What to do –
Every line in the records below between the one holding "ENC3 pin CLK: TX -> none" and the one holding "MIC3 pin OUT: D1 -> RX", inclusive, is to be set down exactly; all other lines are to be left out.

Extracted data entries:
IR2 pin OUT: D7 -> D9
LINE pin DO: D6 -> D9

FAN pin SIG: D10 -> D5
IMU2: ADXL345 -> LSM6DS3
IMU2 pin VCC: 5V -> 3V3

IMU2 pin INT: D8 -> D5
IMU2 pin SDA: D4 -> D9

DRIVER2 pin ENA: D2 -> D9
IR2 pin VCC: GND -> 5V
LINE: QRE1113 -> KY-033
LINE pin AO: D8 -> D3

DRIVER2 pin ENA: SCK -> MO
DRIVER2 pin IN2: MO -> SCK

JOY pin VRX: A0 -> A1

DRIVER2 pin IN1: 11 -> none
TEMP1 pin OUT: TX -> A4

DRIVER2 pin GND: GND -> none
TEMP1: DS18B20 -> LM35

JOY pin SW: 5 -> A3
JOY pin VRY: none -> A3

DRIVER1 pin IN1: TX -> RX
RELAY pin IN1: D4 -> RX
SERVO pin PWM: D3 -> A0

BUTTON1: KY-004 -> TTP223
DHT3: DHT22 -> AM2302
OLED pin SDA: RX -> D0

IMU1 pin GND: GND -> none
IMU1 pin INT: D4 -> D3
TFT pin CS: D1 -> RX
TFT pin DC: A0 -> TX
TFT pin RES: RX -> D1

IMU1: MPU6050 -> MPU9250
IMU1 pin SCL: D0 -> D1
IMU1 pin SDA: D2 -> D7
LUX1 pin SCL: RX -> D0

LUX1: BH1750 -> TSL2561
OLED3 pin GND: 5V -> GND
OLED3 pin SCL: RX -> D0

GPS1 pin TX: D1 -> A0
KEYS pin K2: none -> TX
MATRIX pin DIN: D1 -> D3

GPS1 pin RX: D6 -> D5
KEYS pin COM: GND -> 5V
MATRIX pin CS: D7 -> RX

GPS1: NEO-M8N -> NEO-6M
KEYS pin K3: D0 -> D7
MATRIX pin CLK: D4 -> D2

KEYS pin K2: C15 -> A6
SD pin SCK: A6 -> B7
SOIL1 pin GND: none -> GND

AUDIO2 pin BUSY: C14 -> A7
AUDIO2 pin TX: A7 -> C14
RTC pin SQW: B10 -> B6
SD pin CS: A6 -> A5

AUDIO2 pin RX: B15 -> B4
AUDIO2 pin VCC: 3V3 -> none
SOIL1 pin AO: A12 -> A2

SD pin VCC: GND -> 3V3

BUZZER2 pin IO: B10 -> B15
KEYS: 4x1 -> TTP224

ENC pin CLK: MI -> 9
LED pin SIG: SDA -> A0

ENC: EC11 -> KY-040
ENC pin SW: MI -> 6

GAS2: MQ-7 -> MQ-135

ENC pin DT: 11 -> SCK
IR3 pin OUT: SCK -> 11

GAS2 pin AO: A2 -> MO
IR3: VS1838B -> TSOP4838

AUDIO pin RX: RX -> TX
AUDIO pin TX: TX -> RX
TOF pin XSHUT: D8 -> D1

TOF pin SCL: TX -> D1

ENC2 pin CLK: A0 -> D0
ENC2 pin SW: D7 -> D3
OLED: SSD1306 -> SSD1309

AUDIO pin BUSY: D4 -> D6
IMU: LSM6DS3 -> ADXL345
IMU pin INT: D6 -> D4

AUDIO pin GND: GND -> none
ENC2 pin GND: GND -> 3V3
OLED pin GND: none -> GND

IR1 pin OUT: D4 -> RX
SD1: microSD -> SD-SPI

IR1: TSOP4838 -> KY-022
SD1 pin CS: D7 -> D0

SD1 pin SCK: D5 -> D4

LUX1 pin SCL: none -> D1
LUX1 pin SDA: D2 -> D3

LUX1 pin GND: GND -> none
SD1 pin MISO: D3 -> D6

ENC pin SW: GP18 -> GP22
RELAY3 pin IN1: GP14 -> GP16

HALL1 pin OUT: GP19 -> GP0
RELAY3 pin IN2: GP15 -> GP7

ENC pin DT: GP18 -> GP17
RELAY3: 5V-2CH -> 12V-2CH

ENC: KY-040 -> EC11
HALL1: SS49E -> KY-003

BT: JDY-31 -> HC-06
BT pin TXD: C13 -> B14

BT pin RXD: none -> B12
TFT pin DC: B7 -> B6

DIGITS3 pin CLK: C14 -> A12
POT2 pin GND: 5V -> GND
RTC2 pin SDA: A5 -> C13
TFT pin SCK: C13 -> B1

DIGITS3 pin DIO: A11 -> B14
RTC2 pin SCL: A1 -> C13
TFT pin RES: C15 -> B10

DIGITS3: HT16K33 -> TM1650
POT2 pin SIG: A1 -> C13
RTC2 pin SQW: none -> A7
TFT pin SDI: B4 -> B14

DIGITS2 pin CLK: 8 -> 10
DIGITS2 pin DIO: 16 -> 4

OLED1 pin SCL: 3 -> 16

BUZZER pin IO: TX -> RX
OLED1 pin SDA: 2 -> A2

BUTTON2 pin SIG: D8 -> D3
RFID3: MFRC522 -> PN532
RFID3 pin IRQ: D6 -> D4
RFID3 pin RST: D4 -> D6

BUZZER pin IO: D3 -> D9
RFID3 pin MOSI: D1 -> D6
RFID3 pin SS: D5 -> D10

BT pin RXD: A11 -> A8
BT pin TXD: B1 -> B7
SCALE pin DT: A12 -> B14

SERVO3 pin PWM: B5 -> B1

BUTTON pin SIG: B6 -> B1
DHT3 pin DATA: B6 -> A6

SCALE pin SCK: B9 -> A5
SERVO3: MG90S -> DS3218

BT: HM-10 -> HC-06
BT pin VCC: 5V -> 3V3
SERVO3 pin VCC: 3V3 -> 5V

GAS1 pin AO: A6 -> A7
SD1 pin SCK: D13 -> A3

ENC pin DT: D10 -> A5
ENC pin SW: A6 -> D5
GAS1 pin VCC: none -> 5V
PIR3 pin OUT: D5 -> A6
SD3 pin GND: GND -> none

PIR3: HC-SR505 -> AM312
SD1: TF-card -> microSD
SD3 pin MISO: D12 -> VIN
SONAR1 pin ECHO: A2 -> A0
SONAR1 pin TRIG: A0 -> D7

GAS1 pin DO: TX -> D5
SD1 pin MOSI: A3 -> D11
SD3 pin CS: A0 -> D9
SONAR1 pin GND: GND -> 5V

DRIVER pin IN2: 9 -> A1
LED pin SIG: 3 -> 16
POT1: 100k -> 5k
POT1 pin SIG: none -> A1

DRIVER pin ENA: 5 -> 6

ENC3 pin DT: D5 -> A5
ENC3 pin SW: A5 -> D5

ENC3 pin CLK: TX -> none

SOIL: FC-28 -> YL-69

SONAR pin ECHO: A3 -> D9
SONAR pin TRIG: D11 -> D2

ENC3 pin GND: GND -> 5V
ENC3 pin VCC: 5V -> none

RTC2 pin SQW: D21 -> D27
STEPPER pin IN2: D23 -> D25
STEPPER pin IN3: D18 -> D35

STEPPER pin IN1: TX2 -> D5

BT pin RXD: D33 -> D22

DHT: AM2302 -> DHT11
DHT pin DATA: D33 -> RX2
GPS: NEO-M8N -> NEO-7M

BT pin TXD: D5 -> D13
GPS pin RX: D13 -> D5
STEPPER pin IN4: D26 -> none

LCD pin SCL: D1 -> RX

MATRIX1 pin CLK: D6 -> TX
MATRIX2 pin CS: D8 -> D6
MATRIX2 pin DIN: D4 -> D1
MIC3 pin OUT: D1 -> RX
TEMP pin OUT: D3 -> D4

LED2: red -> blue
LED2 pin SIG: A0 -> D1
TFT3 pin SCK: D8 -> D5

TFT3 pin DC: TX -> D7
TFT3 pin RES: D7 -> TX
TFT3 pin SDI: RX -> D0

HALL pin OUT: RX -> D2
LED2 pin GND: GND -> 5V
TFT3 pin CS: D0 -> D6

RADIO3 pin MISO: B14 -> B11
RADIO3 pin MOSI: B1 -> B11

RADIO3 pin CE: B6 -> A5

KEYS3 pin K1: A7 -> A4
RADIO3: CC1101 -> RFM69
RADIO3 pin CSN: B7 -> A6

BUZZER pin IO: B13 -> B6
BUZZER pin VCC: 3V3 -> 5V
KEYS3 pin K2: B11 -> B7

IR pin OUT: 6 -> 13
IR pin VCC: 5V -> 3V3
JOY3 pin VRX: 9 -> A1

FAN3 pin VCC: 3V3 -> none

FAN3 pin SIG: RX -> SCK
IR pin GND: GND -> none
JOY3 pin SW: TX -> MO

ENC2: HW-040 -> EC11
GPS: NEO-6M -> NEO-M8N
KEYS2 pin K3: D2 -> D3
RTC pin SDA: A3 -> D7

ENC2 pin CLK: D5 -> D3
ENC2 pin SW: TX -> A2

Exercise answer –
ENC3 pin CLK: TX -> none

SOIL: FC-28 -> YL-69

SONAR pin ECHO: A3 -> D9
SONAR pin TRIG: D11 -> D2

ENC3 pin GND: GND -> 5V
ENC3 pin VCC: 5V -> none

RTC2 pin SQW: D21 -> D27
STEPPER pin IN2: D23 -> D25
STEPPER pin IN3: D18 -> D35

STEPPER pin IN1: TX2 -> D5

BT pin RXD: D33 -> D22

DHT: AM2302 -> DHT11
DHT pin DATA: D33 -> RX2
GPS: NEO-M8N -> NEO-7M

BT pin TXD: D5 -> D13
GPS pin RX: D13 -> D5
STEPPER pin IN4: D26 -> none

LCD pin SCL: D1 -> RX

MATRIX1 pin CLK: D6 -> TX
MATRIX2 pin CS: D8 -> D6
MATRIX2 pin DIN: D4 -> D1
MIC3 pin OUT: D1 -> RX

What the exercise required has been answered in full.